> DIRECTIONS FOR THIS TASK
All of the data should be copied exactly, with the pictures left out.

═══ GIVEN RECORDS

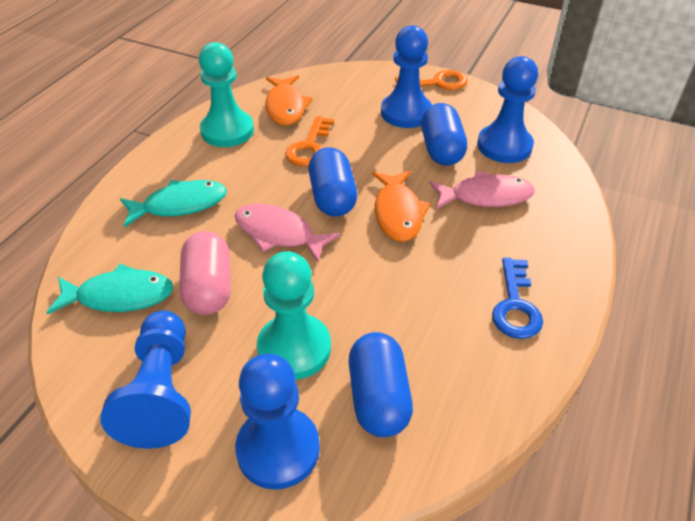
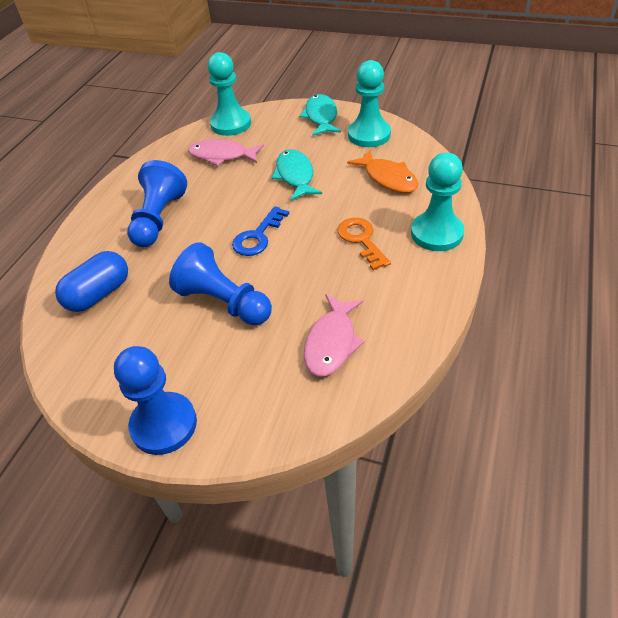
blue capsule: 3 -> 1
blue pawn: 4 -> 3
orange fish: 2 -> 1
orange key: 2 -> 1
pink capsule: 1 -> 0
turquoise pawn: 2 -> 3

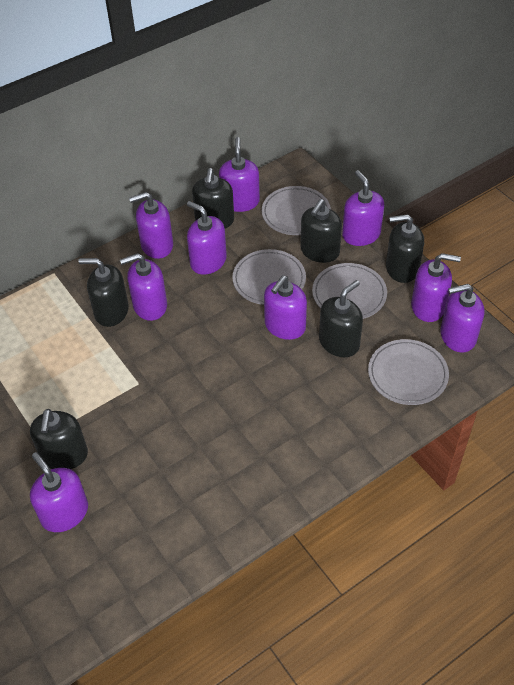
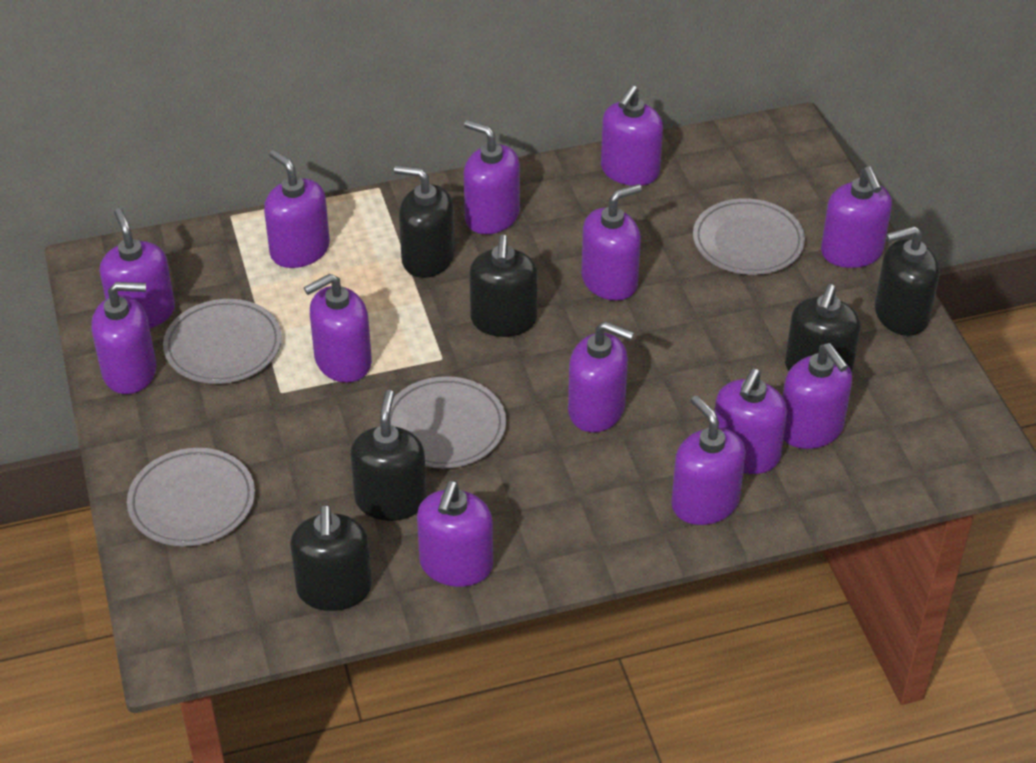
purple soap dispenser: 9 -> 13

══════

> WORKED SOLUTION
blue capsule: 3 -> 1
blue pawn: 4 -> 3
orange fish: 2 -> 1
orange key: 2 -> 1
pink capsule: 1 -> 0
turquoise pawn: 2 -> 3

purple soap dispenser: 9 -> 13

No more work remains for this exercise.